*Given data*:
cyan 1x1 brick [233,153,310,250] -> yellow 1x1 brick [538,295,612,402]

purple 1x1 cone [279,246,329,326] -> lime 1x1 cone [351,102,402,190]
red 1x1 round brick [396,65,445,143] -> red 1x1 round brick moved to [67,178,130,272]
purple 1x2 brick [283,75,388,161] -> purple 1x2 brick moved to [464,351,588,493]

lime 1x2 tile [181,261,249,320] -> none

* * *

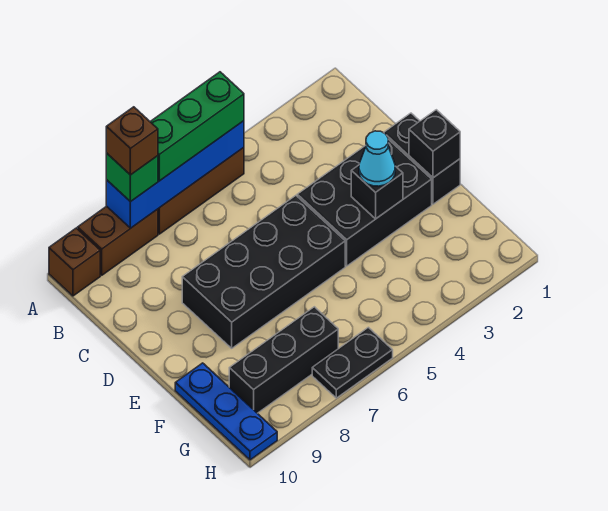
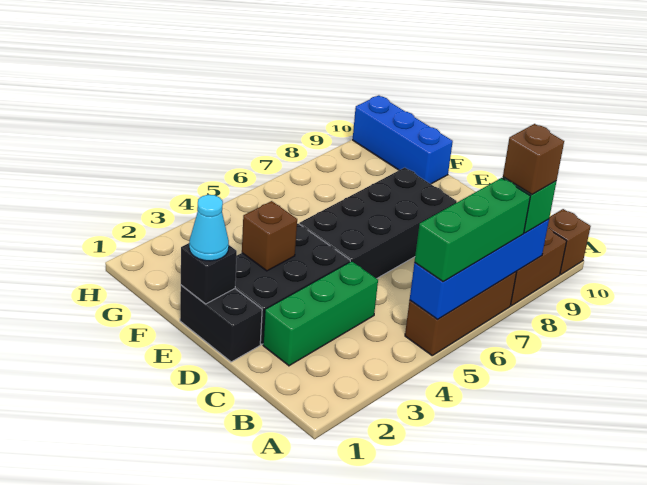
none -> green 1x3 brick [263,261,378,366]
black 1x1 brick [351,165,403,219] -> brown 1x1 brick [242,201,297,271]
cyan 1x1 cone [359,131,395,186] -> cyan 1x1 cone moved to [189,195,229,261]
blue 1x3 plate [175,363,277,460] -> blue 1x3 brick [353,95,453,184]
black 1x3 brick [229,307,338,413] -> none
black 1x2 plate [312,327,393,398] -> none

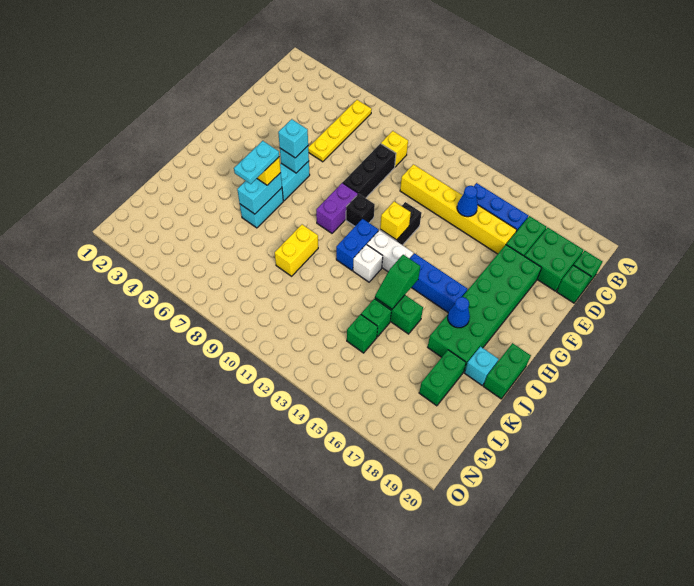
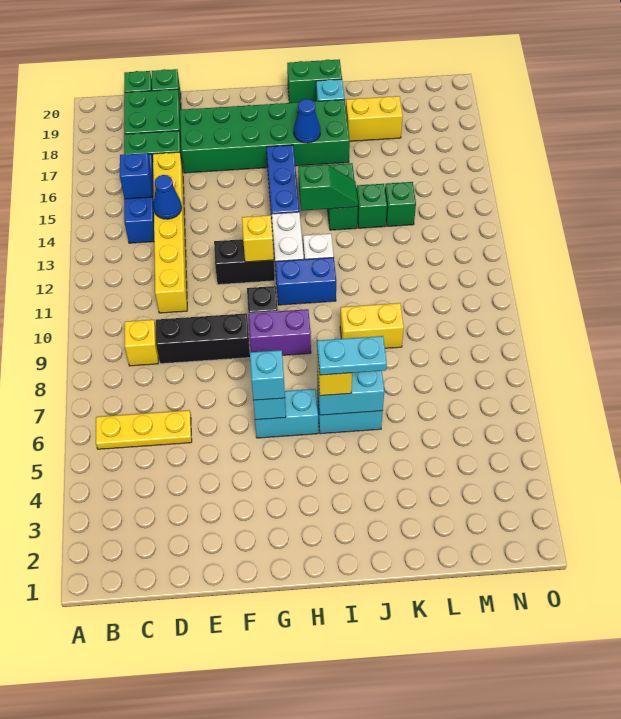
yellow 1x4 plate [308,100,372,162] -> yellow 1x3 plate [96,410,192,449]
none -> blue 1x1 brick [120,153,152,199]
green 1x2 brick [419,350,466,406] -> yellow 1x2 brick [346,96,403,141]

* * *

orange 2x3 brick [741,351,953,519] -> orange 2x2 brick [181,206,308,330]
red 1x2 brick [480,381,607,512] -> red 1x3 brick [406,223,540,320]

*Exercise instructions*: Leaving out the pictures, please output the lines in the entries above from the one with "black 1x3 brick [229,307,338,413] -> none" through the one with "green 1x2 brick", exactly as they are.

*Output of the exercise*:
black 1x3 brick [229,307,338,413] -> none
black 1x2 plate [312,327,393,398] -> none

yellow 1x4 plate [308,100,372,162] -> yellow 1x3 plate [96,410,192,449]
none -> blue 1x1 brick [120,153,152,199]
green 1x2 brick [419,350,466,406] -> yellow 1x2 brick [346,96,403,141]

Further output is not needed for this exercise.